(Exercise data Opens)
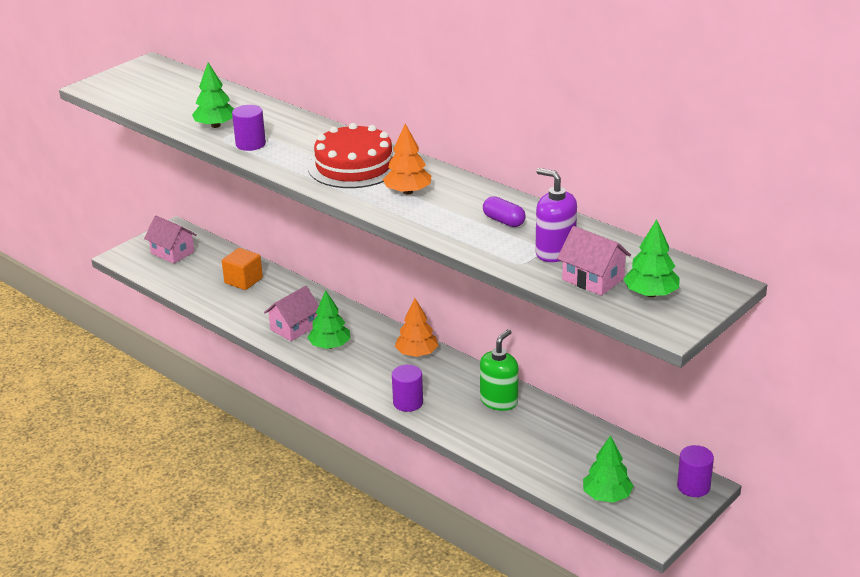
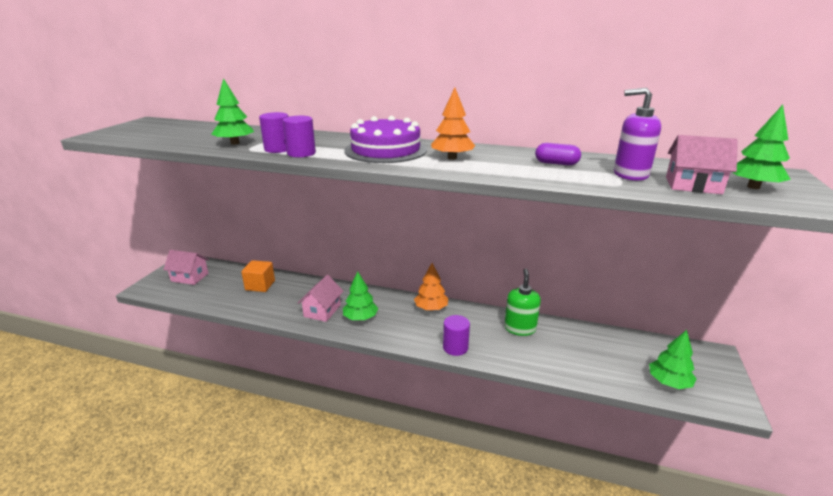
camera: 25 degrees left, 5 degrees down
(354, 166) = (385, 150): red cake -> purple cake
(693, 486) = (711, 356): purple cylinder -> purple cylinder (301, 153)

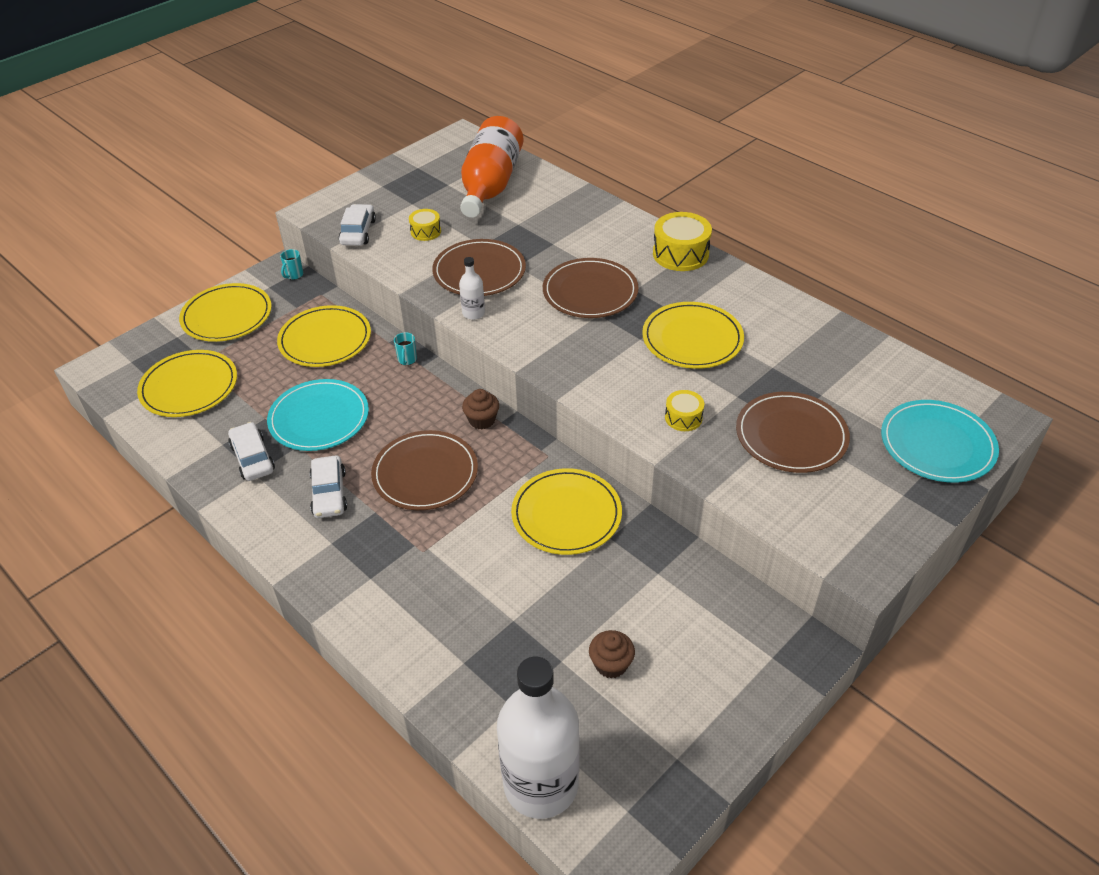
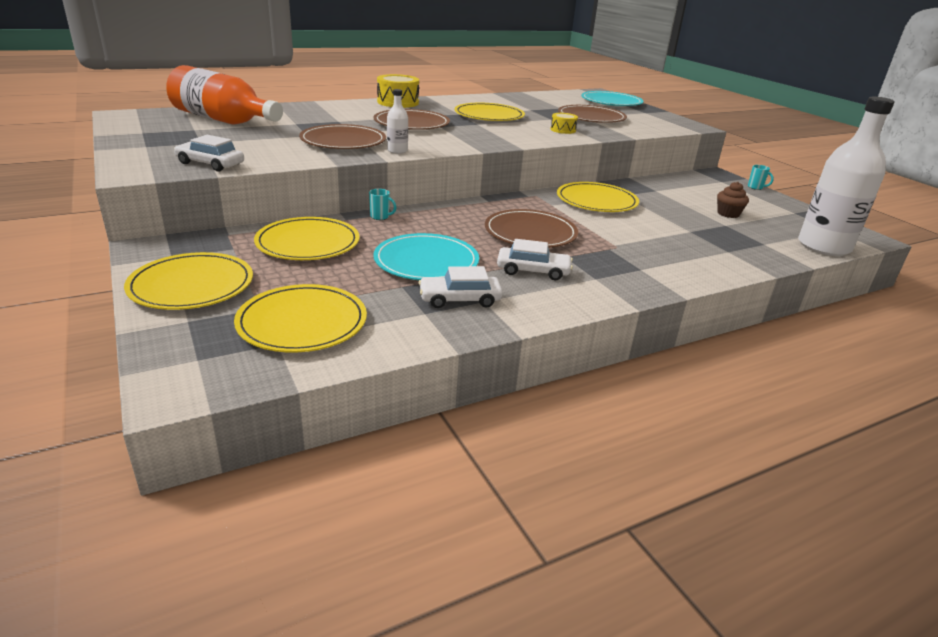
camera: 75 degrees left, 15 degrees down
(294, 275) = (171, 242): turquoise mug -> turquoise mug (755, 187)
(425, 231) = (255, 145): yellow drum -> none
(482, 420) = (482, 206): brown cupcake -> none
(Exercise data Closes)
- [Your instructions] The result should be the listing above, restated exactly, with no pictures in it.

- [Exercise solution]
camera: 25 degrees left, 5 degrees down
(354, 166) = (385, 150): red cake -> purple cake
(693, 486) = (711, 356): purple cylinder -> purple cylinder (301, 153)

camera: 75 degrees left, 15 degrees down
(294, 275) = (171, 242): turquoise mug -> turquoise mug (755, 187)
(425, 231) = (255, 145): yellow drum -> none
(482, 420) = (482, 206): brown cupcake -> none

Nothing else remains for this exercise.